■ What you need to do: In the data that follows, how many lines include the string "libro"? Answer with the number alone.

■ Extracted data:
┄┄┄┄┄┄┄┄┄┄┄┄┄┄┄┄┄┄┄┄
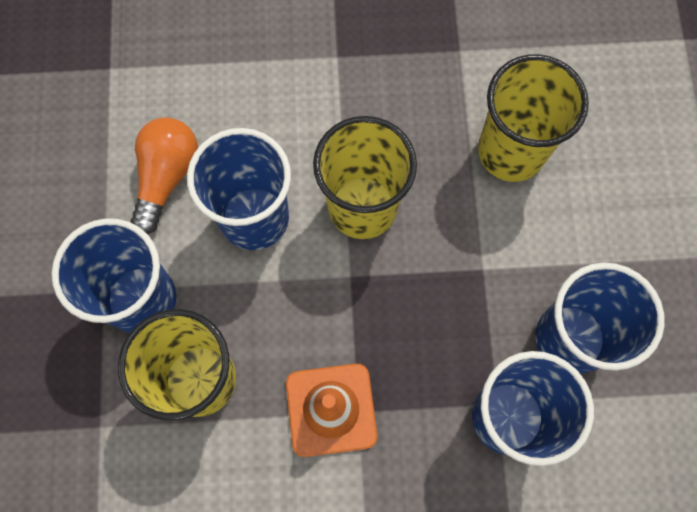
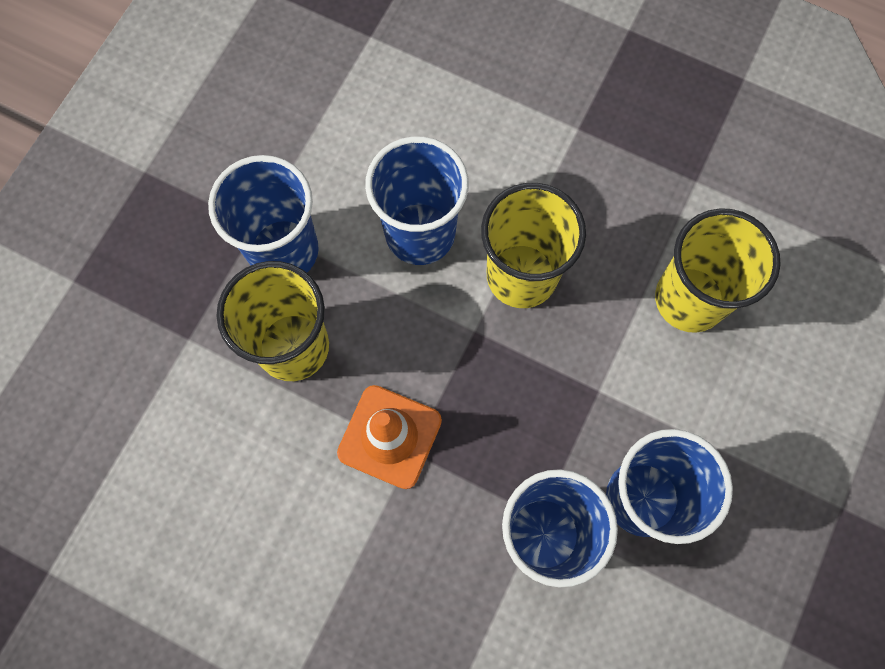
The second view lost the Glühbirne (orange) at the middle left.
┄┄┄┄┄┄┄┄┄┄┄┄┄┄┄┄┄┄┄┄
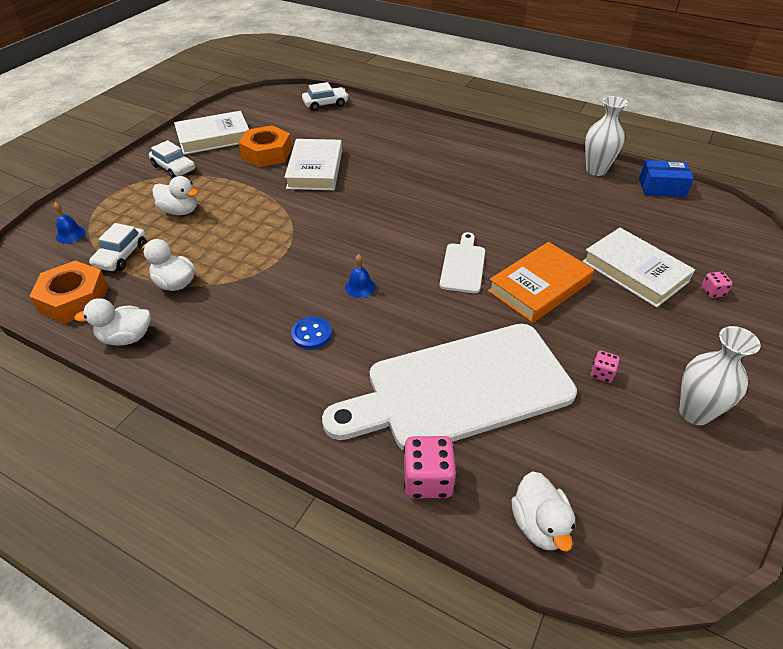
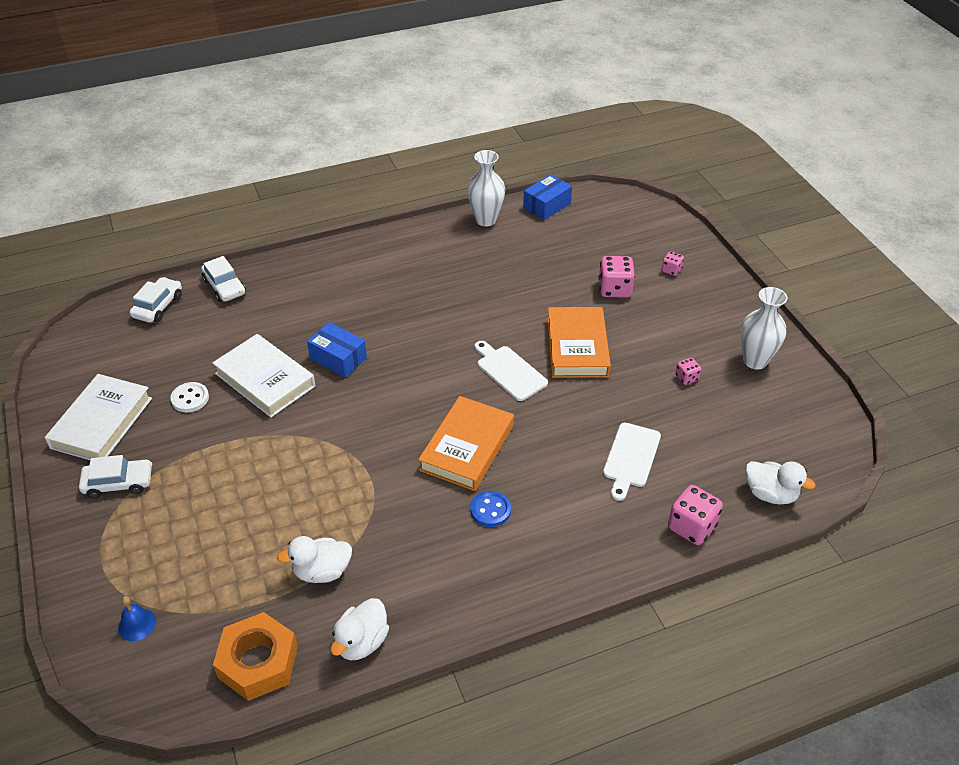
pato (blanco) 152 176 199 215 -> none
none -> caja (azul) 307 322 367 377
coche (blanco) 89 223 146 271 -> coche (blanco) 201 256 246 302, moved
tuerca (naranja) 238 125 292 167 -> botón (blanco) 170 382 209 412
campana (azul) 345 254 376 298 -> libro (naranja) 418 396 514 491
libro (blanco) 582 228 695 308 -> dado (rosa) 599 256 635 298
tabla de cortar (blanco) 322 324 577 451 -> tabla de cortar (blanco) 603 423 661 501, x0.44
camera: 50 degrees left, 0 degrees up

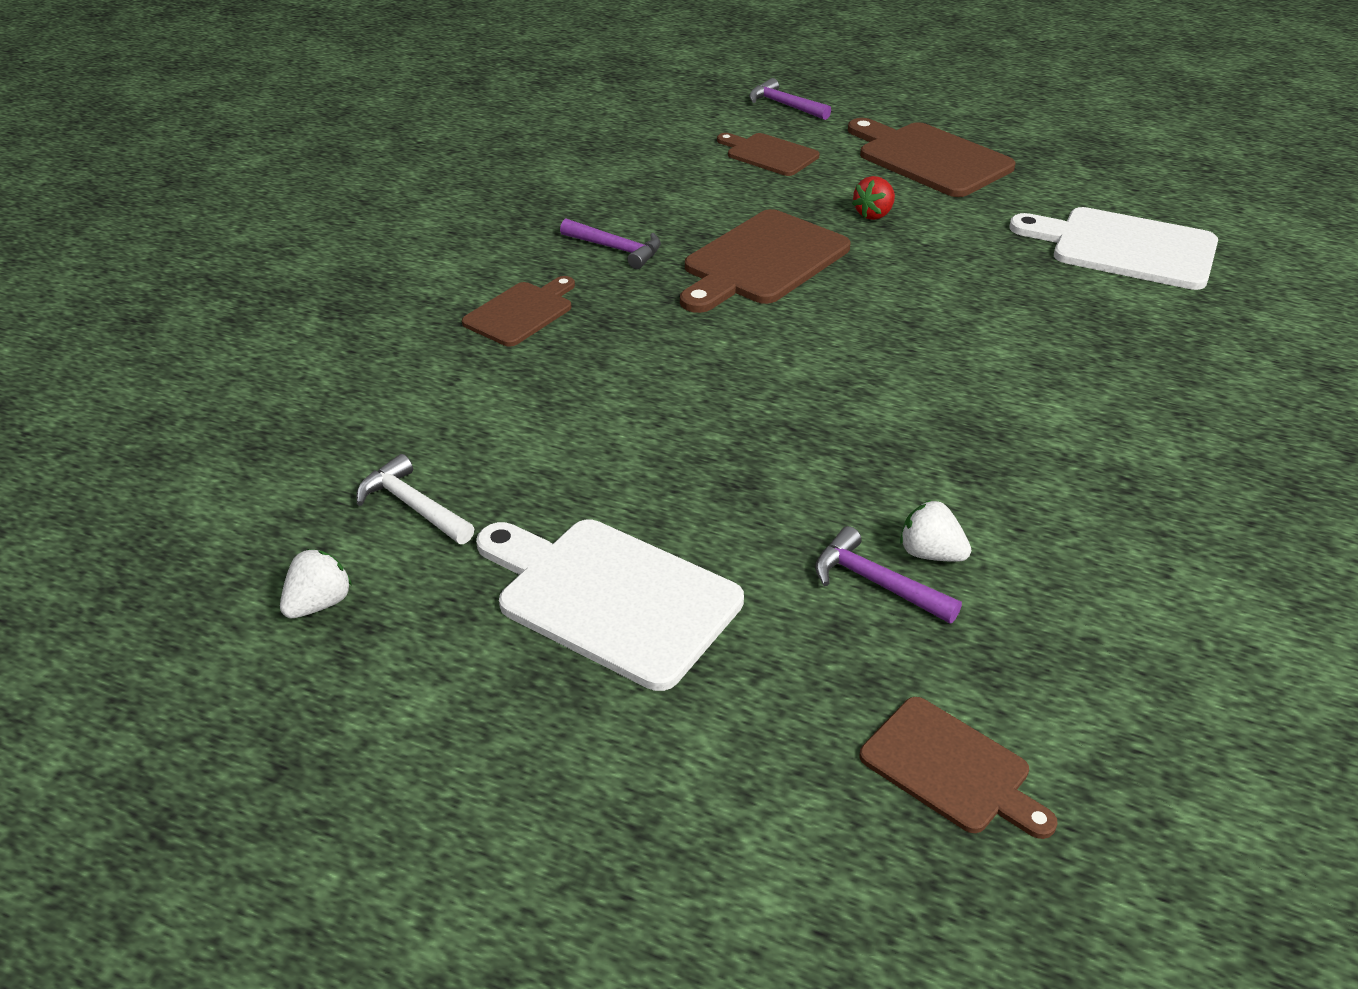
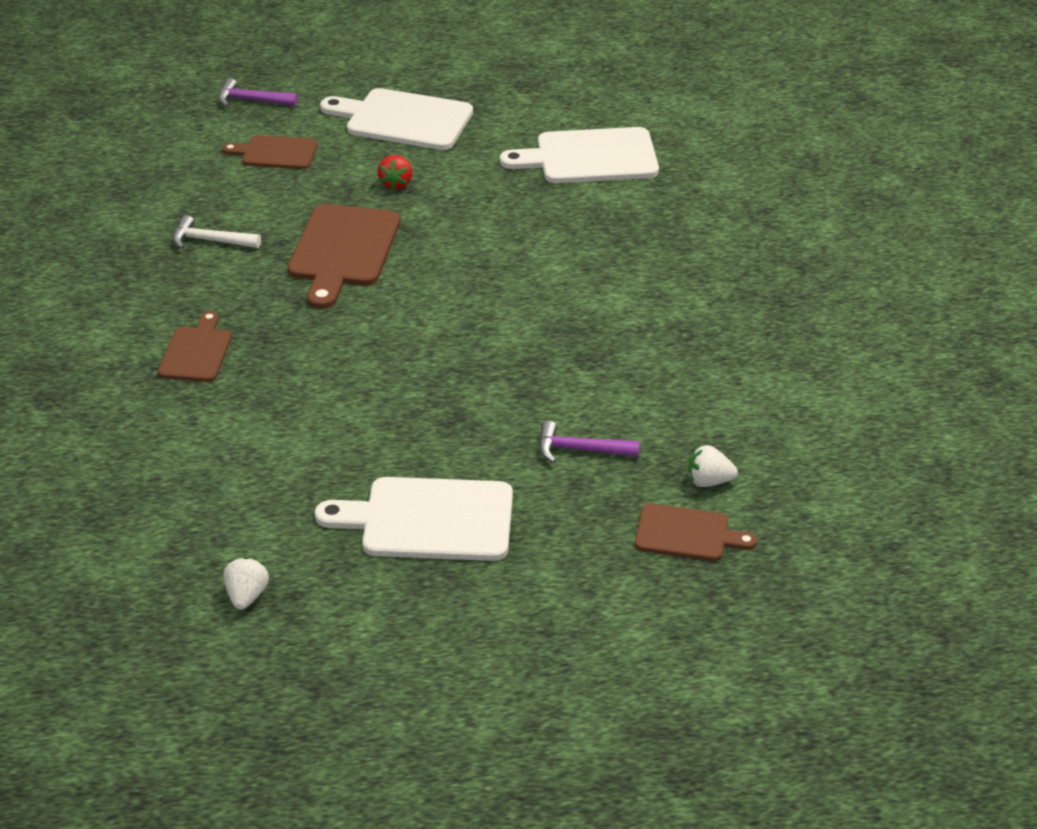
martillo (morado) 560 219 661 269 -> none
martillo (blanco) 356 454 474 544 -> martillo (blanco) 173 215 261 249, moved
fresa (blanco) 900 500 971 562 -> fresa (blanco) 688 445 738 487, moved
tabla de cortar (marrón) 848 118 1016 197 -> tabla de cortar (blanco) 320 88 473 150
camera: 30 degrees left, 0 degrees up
┄┄┄┄┄┄┄┄┄┄┄┄┄┄┄┄┄┄┄┄
■ Exercise response: 2